WHAT TO WORK ON. Those lines of the records that contain "bucket" are to be located and copied.

*** DATASET RECORDS Section Begins ***

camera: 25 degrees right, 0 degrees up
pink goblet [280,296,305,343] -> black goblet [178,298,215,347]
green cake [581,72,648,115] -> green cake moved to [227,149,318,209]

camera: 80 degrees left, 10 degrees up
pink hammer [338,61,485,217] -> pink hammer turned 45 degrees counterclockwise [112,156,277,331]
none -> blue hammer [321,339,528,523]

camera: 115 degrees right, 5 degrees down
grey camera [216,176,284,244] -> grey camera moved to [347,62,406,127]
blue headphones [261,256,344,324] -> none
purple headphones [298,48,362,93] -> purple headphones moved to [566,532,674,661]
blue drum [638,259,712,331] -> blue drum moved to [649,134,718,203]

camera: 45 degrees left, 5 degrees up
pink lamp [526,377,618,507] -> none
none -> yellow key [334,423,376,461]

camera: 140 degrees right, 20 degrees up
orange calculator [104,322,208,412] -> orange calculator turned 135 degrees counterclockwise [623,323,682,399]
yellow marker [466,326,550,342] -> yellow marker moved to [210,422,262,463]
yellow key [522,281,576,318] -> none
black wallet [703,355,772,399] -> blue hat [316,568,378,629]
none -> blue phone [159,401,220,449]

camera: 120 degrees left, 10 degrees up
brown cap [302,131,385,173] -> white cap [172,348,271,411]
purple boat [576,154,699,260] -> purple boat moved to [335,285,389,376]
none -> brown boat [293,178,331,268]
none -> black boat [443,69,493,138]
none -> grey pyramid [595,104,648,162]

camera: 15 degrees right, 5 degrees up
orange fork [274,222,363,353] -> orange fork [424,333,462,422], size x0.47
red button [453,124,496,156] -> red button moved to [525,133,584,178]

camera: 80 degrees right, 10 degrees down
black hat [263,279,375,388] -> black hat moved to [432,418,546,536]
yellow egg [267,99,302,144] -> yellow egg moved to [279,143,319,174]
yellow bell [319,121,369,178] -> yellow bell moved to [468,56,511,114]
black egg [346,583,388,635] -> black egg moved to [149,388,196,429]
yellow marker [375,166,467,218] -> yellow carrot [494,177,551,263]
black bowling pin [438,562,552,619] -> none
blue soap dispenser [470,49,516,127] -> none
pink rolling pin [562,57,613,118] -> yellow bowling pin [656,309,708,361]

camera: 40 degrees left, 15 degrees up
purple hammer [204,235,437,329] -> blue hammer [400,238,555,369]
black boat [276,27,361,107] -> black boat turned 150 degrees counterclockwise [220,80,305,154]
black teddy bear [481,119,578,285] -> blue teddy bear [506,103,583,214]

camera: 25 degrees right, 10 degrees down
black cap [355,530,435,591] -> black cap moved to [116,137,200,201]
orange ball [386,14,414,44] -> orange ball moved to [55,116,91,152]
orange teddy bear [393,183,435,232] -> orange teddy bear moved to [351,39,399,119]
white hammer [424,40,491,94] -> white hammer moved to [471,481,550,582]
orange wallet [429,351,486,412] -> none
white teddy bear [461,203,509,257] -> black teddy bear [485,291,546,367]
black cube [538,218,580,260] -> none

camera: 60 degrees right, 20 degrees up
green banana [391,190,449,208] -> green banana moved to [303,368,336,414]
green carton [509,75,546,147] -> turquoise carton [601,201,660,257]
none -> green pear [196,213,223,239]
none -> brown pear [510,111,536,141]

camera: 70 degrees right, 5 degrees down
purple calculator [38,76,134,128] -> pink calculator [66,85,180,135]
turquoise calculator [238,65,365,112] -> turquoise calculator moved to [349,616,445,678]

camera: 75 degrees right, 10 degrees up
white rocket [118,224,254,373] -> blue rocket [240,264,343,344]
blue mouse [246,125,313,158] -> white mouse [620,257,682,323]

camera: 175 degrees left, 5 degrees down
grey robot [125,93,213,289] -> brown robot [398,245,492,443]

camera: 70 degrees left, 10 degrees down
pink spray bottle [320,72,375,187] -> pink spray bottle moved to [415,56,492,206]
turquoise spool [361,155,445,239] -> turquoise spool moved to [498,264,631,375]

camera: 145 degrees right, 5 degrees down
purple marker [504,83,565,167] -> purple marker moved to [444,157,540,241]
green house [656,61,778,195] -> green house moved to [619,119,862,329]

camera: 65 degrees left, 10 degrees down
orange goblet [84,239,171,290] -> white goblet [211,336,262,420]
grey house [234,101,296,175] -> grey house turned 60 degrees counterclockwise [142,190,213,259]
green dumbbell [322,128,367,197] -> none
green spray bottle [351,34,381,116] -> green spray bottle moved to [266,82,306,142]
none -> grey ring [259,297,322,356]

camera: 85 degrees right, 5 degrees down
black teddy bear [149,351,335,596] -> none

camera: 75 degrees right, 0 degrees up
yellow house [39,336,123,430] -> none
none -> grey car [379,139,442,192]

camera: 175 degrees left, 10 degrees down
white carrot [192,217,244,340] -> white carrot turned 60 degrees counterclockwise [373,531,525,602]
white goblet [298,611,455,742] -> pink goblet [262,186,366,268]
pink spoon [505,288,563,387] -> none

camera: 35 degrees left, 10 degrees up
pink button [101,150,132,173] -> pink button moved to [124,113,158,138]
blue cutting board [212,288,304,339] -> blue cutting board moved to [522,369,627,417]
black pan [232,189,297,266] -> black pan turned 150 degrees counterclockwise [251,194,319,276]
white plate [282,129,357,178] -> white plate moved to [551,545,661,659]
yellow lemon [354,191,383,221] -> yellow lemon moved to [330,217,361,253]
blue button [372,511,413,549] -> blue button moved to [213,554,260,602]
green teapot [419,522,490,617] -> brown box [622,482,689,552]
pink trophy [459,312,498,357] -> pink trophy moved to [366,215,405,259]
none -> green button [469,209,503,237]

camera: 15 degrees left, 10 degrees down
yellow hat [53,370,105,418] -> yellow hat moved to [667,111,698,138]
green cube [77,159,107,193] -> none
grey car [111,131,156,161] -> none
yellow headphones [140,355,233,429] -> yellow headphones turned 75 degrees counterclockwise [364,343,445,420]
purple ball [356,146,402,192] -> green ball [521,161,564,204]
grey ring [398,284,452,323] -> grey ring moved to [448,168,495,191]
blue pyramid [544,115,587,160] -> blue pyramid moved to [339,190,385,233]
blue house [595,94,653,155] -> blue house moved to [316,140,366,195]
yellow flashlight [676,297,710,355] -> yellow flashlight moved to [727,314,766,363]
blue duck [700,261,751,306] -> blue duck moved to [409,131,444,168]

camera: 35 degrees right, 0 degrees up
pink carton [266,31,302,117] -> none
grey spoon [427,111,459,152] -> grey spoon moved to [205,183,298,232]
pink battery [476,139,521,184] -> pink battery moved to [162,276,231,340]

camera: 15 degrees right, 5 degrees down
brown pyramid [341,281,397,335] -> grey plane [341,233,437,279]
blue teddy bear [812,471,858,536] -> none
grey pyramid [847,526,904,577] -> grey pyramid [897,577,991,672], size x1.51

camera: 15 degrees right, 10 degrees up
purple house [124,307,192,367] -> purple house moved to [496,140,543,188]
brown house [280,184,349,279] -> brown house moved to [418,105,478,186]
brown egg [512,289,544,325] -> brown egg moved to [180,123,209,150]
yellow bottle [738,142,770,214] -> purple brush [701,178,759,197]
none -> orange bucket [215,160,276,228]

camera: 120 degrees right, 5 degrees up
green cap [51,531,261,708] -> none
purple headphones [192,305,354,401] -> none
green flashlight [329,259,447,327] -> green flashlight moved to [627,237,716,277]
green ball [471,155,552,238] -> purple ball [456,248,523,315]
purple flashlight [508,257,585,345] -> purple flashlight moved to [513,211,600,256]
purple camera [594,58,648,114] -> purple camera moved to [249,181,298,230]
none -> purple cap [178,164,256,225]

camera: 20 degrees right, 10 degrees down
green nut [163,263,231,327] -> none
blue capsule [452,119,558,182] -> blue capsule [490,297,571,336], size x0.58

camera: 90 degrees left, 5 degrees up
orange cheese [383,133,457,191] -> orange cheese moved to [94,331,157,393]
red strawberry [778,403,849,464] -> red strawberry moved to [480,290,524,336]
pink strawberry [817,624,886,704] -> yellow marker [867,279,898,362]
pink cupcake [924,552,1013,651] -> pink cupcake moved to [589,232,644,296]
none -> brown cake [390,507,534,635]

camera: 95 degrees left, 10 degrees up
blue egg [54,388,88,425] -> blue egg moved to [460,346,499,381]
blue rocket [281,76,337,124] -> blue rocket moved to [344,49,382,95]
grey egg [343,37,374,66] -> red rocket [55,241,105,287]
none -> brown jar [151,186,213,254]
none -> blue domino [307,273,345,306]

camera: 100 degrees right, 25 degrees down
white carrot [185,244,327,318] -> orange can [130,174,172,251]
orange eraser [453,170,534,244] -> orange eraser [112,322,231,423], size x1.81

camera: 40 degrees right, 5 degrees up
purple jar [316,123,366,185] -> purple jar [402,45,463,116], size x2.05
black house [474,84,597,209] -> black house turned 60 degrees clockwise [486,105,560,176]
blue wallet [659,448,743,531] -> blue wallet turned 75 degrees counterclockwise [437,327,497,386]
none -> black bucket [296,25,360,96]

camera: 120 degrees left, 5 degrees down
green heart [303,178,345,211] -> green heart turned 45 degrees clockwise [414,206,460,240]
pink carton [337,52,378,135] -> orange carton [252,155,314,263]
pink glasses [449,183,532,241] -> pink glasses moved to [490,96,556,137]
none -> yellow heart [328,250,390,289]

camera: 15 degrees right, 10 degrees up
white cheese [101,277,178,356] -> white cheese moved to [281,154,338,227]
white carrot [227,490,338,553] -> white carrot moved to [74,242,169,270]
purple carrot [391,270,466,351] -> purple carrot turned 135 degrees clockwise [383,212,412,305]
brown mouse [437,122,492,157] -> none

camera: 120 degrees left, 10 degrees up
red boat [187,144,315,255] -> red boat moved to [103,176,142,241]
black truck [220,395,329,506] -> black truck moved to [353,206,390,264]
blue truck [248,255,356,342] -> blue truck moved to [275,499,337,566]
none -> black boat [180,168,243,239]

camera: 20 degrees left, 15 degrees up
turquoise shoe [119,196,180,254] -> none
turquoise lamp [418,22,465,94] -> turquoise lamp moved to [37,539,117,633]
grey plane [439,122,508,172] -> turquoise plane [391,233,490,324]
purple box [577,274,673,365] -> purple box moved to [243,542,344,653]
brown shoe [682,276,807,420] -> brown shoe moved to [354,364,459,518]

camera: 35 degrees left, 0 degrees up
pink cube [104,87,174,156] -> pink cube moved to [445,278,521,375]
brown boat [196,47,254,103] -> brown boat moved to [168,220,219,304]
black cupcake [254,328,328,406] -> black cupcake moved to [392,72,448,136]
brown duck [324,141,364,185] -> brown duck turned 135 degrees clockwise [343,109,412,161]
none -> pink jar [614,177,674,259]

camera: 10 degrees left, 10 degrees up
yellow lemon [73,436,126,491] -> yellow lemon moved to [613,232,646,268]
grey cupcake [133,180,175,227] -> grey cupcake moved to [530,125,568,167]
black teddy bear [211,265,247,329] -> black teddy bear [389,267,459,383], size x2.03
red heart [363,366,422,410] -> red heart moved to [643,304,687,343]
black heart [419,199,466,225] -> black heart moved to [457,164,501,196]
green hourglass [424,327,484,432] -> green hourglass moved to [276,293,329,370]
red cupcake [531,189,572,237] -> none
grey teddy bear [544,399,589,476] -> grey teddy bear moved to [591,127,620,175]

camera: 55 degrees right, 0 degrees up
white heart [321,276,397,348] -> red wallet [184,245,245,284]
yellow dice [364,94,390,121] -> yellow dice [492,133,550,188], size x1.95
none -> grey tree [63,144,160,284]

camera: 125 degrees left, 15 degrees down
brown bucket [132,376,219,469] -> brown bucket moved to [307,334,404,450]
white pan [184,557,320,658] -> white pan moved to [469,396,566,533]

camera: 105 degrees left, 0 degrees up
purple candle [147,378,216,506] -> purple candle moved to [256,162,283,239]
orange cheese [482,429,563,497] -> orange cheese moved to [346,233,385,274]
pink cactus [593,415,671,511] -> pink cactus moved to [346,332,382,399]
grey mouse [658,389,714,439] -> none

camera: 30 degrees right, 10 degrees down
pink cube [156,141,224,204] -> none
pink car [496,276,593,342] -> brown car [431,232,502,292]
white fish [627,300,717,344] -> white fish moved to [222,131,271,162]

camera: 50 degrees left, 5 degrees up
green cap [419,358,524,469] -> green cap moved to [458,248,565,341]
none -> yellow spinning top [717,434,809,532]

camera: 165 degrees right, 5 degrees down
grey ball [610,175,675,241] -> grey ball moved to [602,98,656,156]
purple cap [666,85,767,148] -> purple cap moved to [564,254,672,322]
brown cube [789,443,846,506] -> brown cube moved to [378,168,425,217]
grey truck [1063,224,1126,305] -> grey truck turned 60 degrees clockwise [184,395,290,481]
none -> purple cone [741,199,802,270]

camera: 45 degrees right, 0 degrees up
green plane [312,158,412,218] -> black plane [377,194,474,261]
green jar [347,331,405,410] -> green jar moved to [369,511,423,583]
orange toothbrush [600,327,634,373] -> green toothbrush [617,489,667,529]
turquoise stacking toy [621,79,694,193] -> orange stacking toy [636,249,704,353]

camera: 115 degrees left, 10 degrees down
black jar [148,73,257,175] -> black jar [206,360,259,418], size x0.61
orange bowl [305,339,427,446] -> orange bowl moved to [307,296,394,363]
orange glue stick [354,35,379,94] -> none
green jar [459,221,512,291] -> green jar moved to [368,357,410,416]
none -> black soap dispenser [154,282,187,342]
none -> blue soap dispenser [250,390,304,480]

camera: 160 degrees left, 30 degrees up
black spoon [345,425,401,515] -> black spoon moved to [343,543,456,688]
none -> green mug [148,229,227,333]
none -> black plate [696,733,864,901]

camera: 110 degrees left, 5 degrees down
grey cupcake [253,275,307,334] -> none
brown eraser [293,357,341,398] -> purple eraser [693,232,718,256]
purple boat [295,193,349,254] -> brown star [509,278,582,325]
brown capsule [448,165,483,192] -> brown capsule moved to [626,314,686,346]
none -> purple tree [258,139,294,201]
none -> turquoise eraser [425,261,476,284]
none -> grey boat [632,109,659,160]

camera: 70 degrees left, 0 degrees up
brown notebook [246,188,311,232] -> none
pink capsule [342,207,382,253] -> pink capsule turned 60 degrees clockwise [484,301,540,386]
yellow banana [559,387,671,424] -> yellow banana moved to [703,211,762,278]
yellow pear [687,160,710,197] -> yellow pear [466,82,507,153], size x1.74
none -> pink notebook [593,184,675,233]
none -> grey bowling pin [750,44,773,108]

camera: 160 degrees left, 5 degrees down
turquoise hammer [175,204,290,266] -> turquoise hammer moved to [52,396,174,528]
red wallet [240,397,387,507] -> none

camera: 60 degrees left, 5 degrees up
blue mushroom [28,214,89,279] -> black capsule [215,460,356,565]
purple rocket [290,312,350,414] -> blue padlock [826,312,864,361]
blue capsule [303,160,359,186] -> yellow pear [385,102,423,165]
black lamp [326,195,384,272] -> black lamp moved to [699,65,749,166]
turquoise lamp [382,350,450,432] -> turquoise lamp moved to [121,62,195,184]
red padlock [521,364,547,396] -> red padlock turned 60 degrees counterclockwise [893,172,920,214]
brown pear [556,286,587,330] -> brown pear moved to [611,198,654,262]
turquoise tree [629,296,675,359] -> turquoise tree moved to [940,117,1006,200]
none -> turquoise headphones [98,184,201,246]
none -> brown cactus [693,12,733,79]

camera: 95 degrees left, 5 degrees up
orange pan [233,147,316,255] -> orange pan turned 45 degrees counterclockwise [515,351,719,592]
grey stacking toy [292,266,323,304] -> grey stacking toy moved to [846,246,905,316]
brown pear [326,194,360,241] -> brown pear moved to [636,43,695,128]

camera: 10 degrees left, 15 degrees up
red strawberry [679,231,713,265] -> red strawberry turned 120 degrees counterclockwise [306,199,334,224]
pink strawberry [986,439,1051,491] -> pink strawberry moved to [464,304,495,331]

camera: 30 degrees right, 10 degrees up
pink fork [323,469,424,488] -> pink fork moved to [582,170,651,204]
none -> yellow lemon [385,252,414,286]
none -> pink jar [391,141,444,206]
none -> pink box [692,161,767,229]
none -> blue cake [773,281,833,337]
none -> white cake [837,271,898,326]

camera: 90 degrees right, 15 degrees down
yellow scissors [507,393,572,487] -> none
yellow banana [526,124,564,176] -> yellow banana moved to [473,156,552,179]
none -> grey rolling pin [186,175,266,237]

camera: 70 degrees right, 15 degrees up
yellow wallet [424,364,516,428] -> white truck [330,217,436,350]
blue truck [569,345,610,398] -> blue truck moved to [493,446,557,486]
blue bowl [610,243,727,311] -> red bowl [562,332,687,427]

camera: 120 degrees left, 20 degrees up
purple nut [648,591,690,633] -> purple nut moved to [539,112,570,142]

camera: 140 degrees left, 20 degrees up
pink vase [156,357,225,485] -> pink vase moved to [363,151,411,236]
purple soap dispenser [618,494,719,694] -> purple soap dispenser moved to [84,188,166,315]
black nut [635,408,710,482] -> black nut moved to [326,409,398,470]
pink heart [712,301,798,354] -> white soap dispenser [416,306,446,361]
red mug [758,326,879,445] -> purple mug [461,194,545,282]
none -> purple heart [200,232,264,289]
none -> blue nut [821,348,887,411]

*** DATASET RECORDS Section Ends ***

SOLUTION TO THIS EXERCISE.
none -> orange bucket [215,160,276,228]
none -> black bucket [296,25,360,96]
brown bucket [132,376,219,469] -> brown bucket moved to [307,334,404,450]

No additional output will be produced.